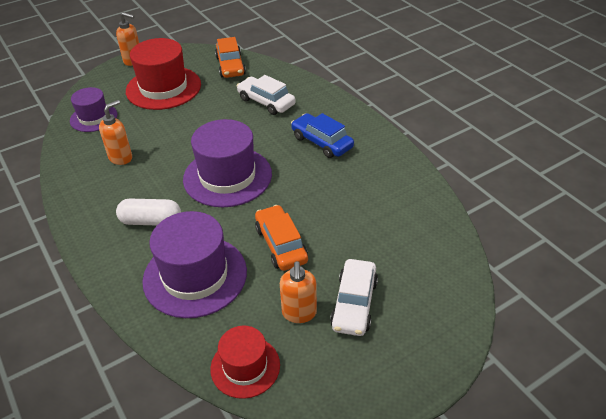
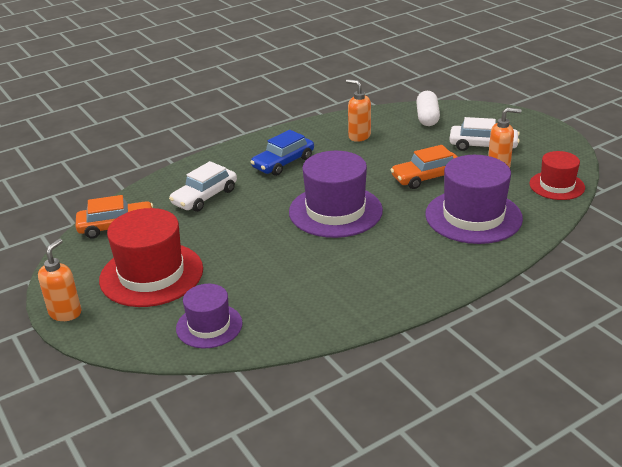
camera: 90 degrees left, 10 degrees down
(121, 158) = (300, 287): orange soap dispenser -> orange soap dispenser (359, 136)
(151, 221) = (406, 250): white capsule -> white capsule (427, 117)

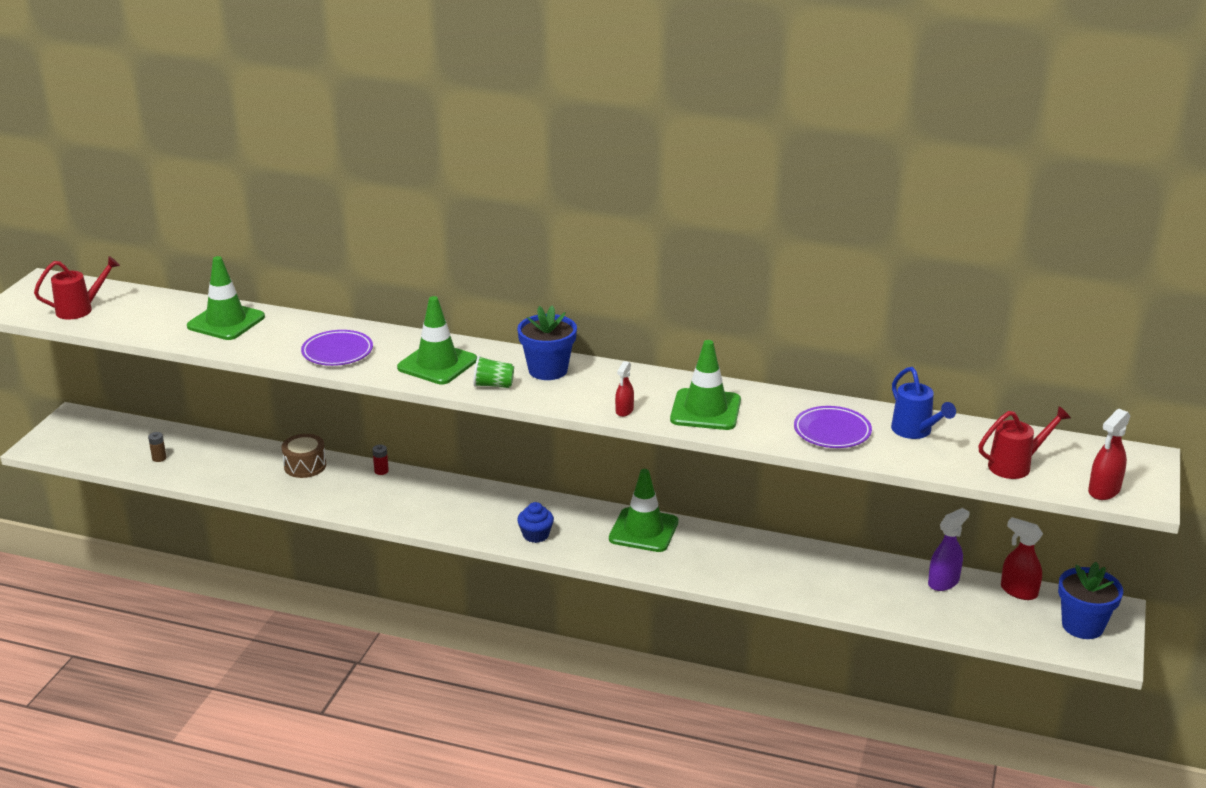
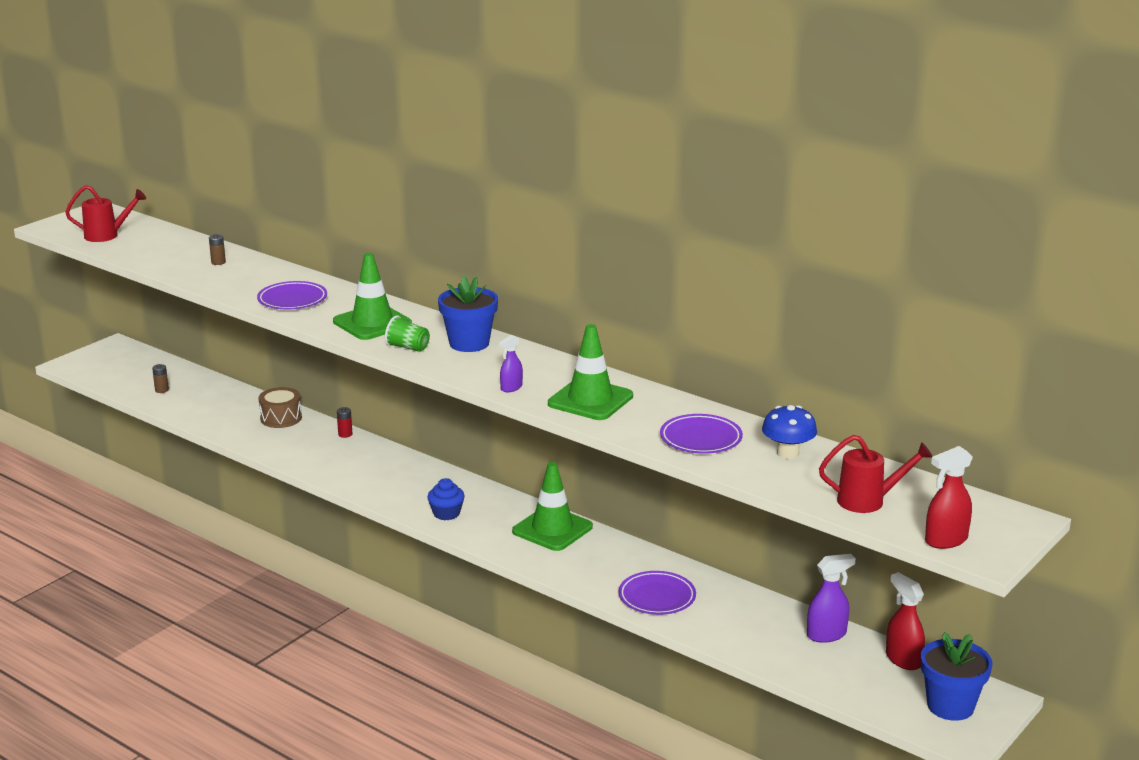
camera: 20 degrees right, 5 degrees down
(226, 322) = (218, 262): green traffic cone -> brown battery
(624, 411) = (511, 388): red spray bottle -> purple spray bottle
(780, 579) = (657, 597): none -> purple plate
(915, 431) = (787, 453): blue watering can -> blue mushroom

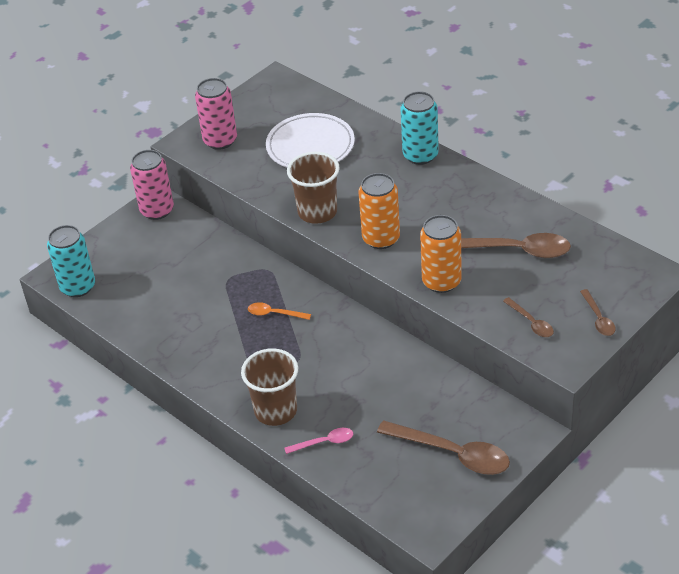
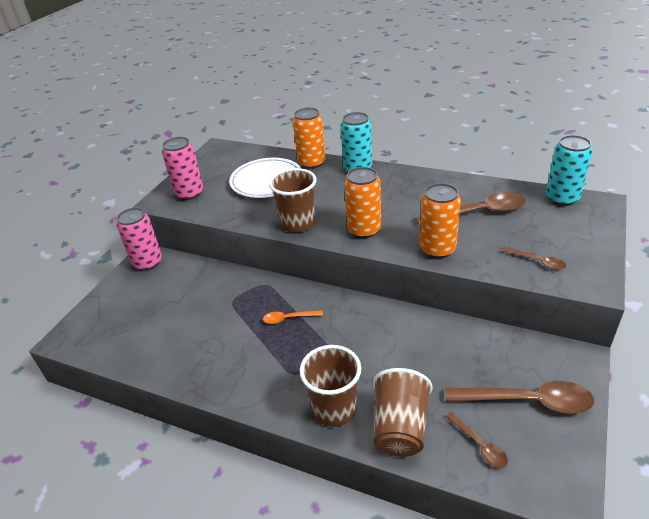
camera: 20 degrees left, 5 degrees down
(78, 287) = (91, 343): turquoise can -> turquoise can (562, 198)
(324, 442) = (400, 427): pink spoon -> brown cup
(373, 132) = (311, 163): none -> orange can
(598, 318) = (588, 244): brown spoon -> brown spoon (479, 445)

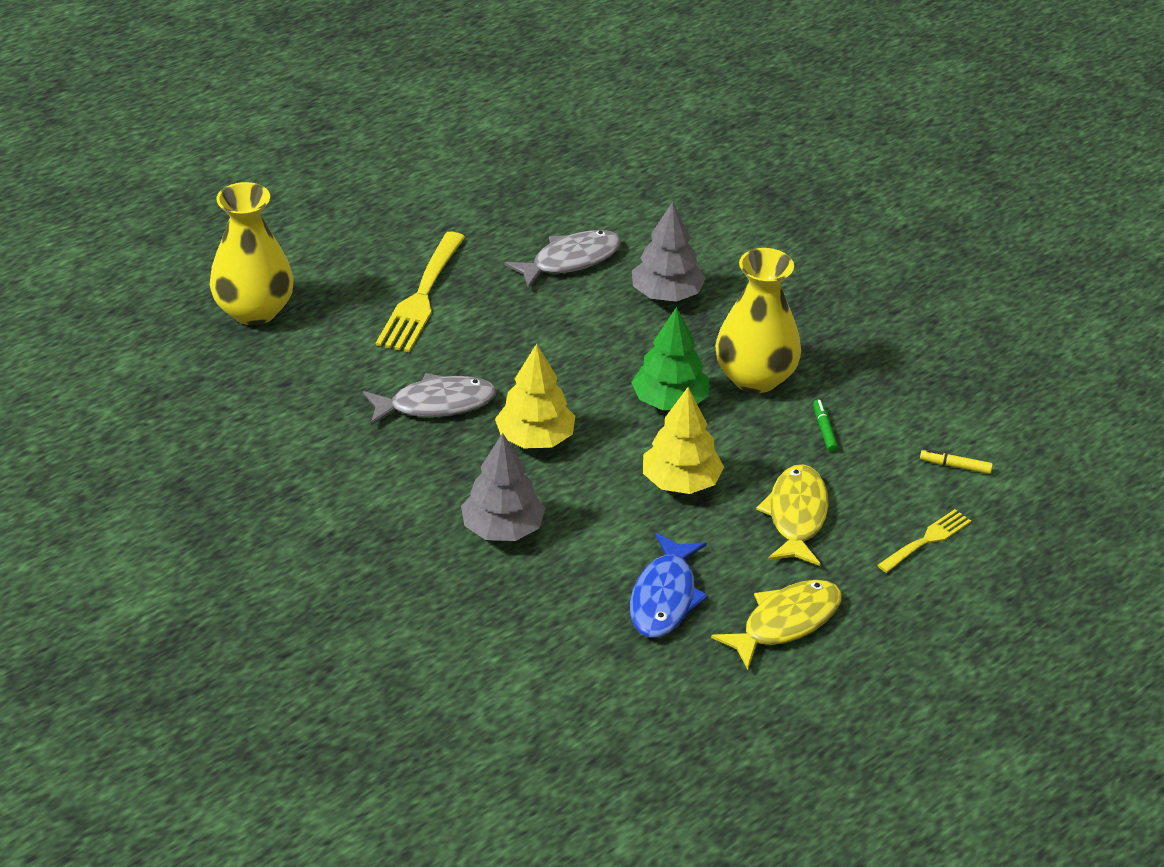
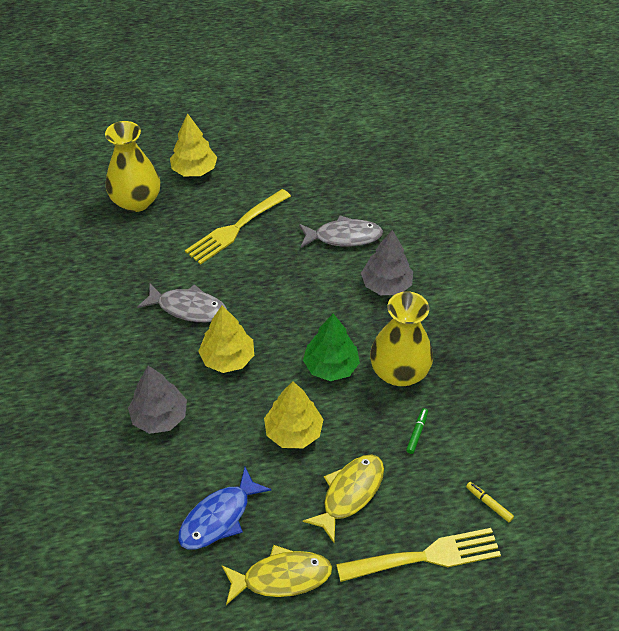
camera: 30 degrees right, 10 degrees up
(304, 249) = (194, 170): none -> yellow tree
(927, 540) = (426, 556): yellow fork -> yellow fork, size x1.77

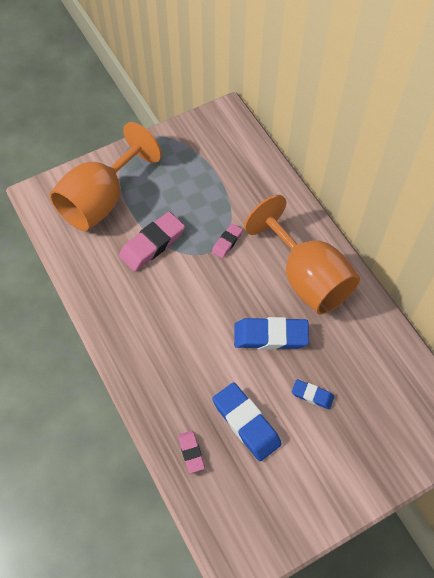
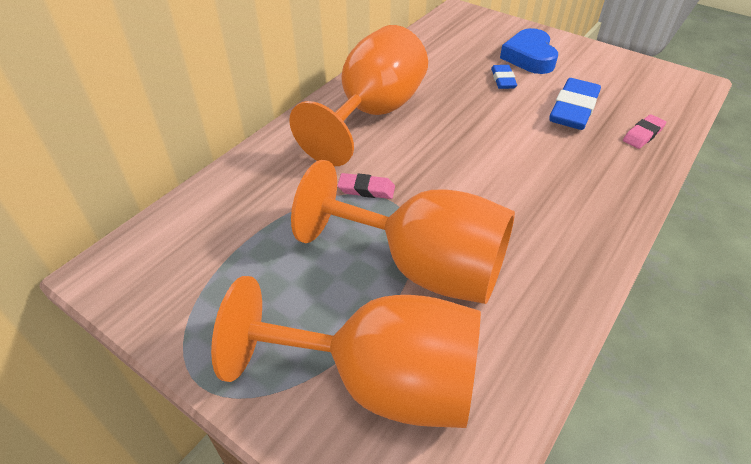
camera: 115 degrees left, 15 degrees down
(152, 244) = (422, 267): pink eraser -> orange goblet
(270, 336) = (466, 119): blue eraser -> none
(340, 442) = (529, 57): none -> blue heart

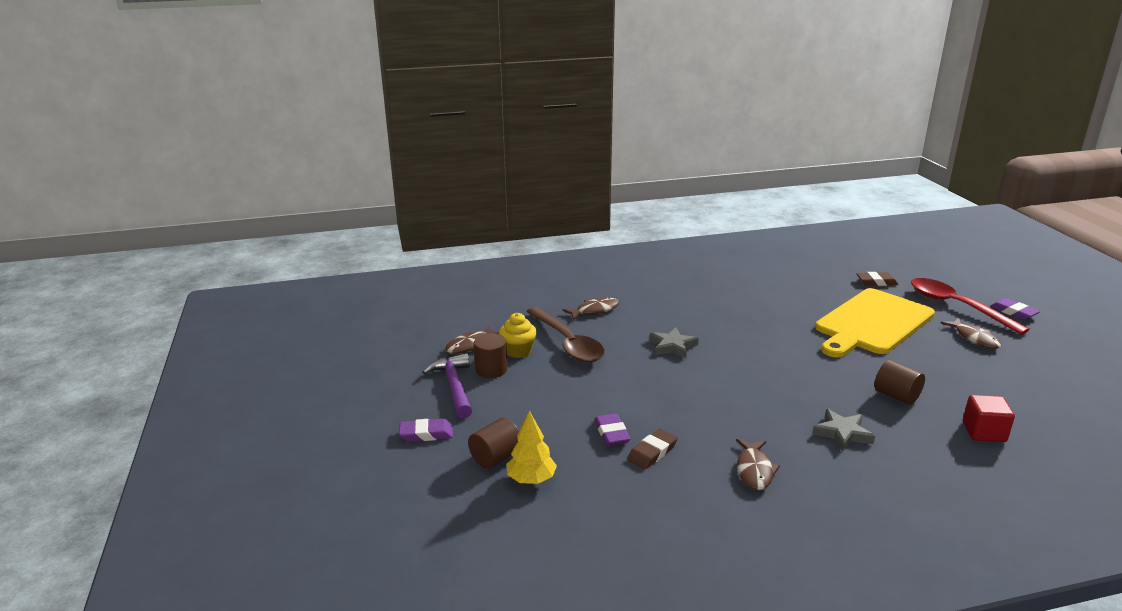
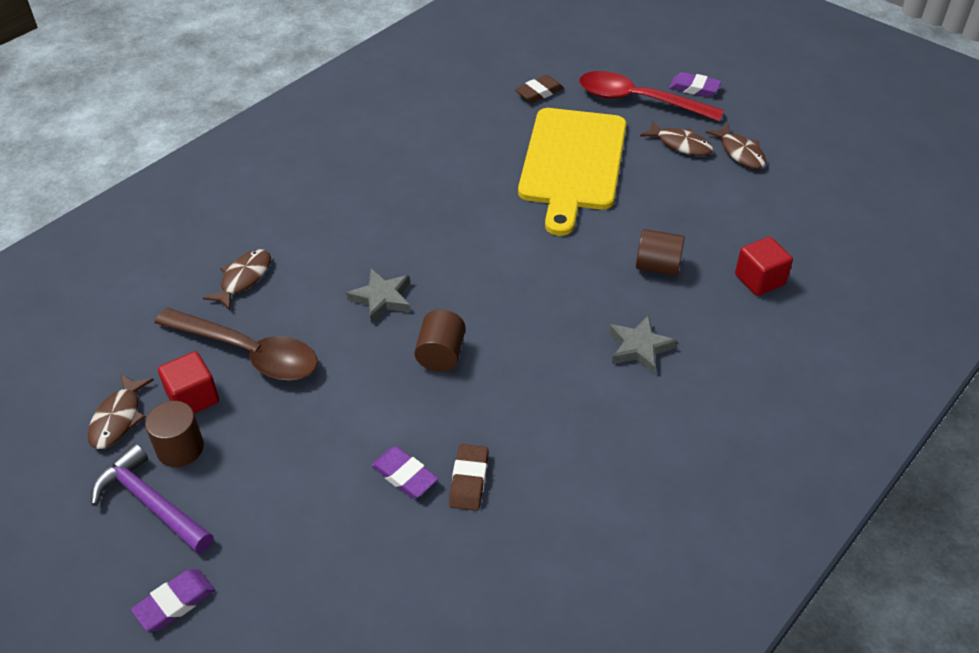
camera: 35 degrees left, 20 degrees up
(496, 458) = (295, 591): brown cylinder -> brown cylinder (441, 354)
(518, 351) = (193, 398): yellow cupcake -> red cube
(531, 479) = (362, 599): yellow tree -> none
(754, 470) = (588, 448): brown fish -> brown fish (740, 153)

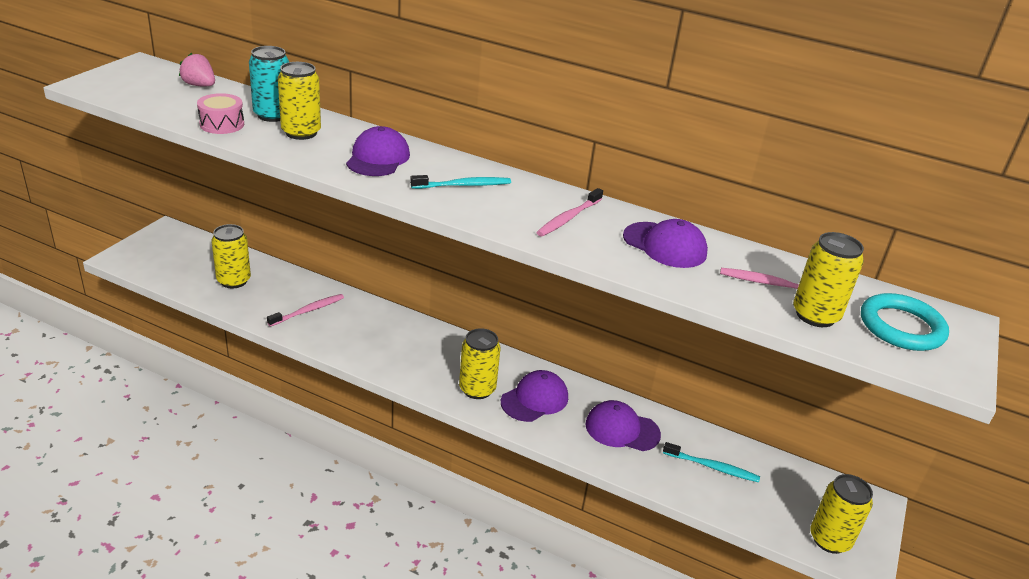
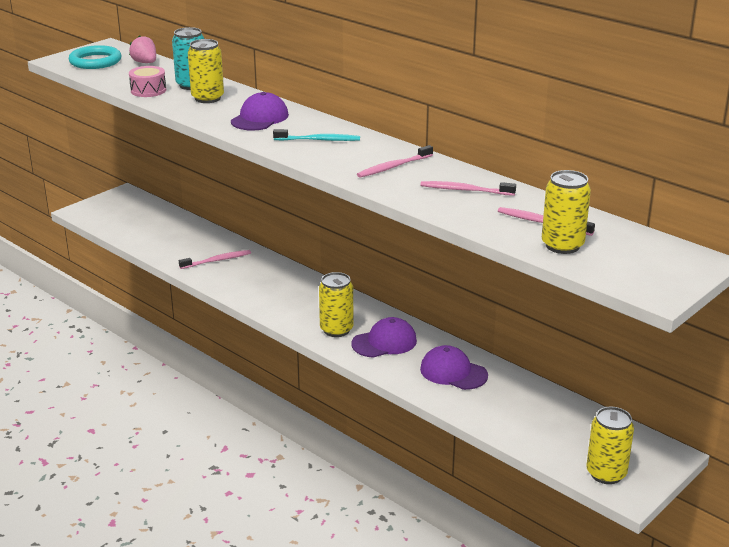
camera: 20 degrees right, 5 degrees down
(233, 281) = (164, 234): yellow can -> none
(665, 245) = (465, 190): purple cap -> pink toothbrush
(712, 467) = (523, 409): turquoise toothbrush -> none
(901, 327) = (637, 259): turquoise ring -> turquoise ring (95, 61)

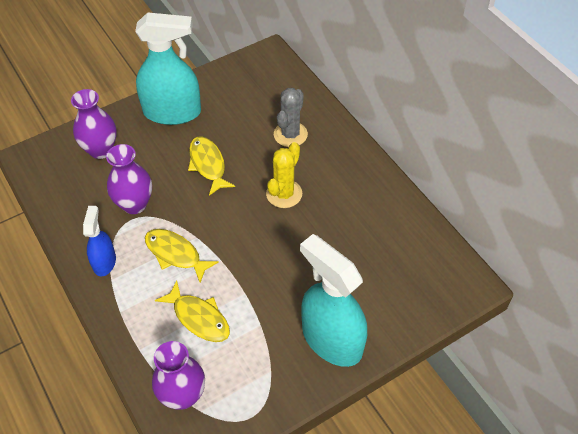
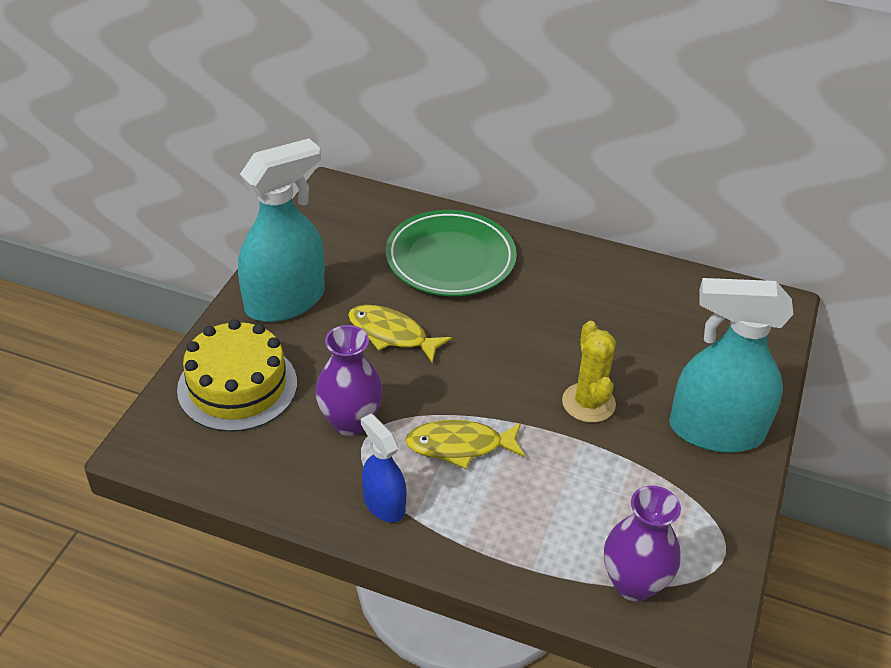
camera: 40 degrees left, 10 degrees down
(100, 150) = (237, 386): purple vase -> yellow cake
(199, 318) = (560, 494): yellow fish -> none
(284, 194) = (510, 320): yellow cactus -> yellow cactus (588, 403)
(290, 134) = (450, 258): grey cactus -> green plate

--*--

Task to carry out
Your output must consist only of the lines from the line with "(901, 327) = (637, 259): turquoise" through the final line of the data, both included, reproduced exactly and free of pictures.

Written reply
(901, 327) = (637, 259): turquoise ring -> turquoise ring (95, 61)

camera: 40 degrees left, 10 degrees down
(100, 150) = (237, 386): purple vase -> yellow cake
(199, 318) = (560, 494): yellow fish -> none
(284, 194) = (510, 320): yellow cactus -> yellow cactus (588, 403)
(290, 134) = (450, 258): grey cactus -> green plate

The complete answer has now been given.